───── TASK INPUTS

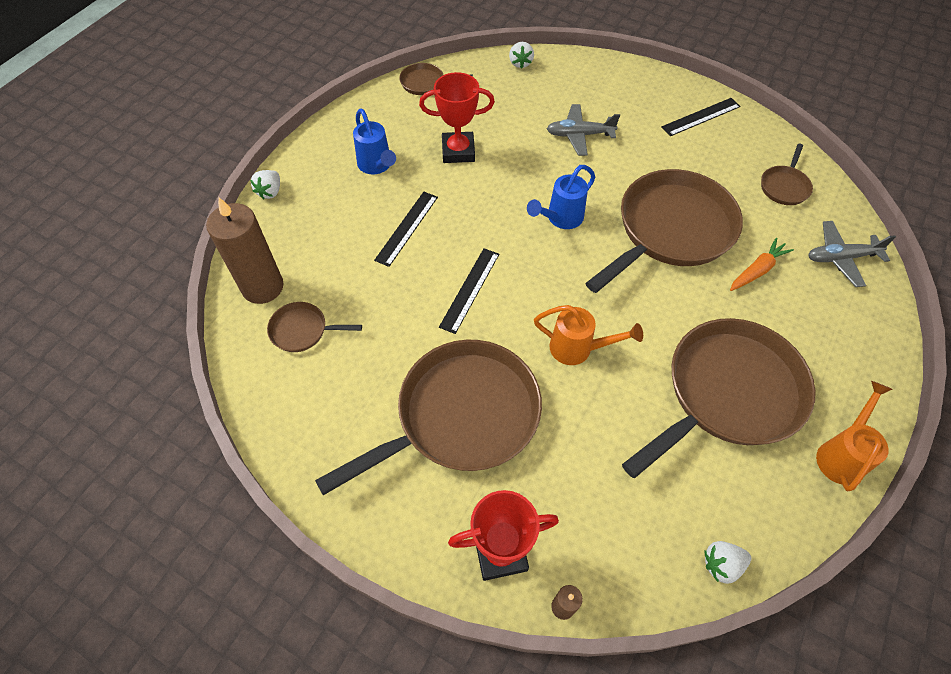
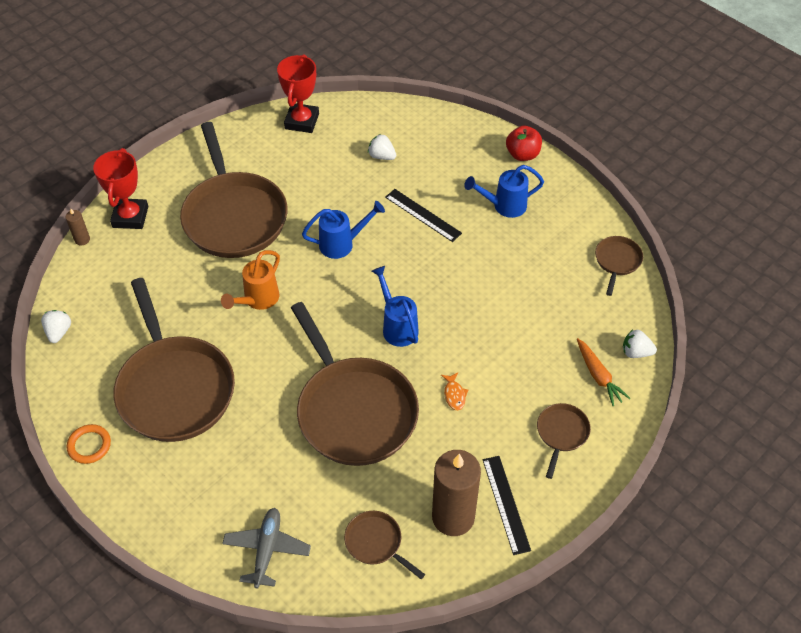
camera: 105 degrees right, 5 degrees down
(262, 287) = (392, 122): brown candle -> brown candle (453, 517)
(270, 192) = (492, 134): white strawberry -> white strawberry (382, 156)
(298, 163) = (522, 154): none -> red apple
(302, 330) = (343, 140): brown pan -> brown pan (561, 433)
(458, 151) = (508, 268): red trophy -> red trophy (302, 121)
(470, 289) = (342, 244): black ruler -> blue watering can
(579, 135) = (505, 374): grey plane -> none
(617, 164) = (454, 395): none -> orange fish
(757, 270) = (281, 466): orange carrot -> orange carrot (598, 376)
(841, 454) = (89, 445): orange watering can -> orange ring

──────────

§ **TASK STATEMENT**: Every line in the listing that holds "orange" belongs in the answer.

§ **EXERCISE OUTPUT**:
(617, 164) = (454, 395): none -> orange fish
(757, 270) = (281, 466): orange carrot -> orange carrot (598, 376)
(841, 454) = (89, 445): orange watering can -> orange ring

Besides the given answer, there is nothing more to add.